╭──

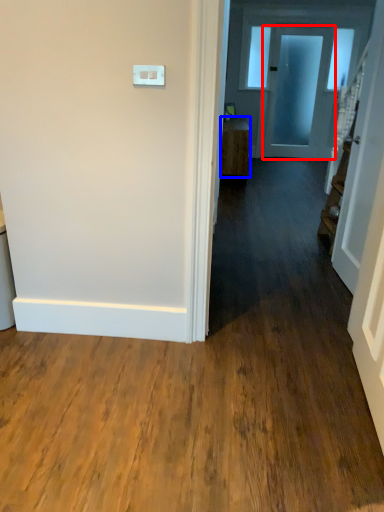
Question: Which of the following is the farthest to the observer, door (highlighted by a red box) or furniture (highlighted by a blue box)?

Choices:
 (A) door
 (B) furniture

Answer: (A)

╰──

Return every line of the items above that contains the string "furniture". Case counts.

--- OUTPUT BELOW ---
Question: Which of the following is the farthest to the observer, door (highlighted by a red box) or furniture (highlighted by a blue box)?
 (B) furniture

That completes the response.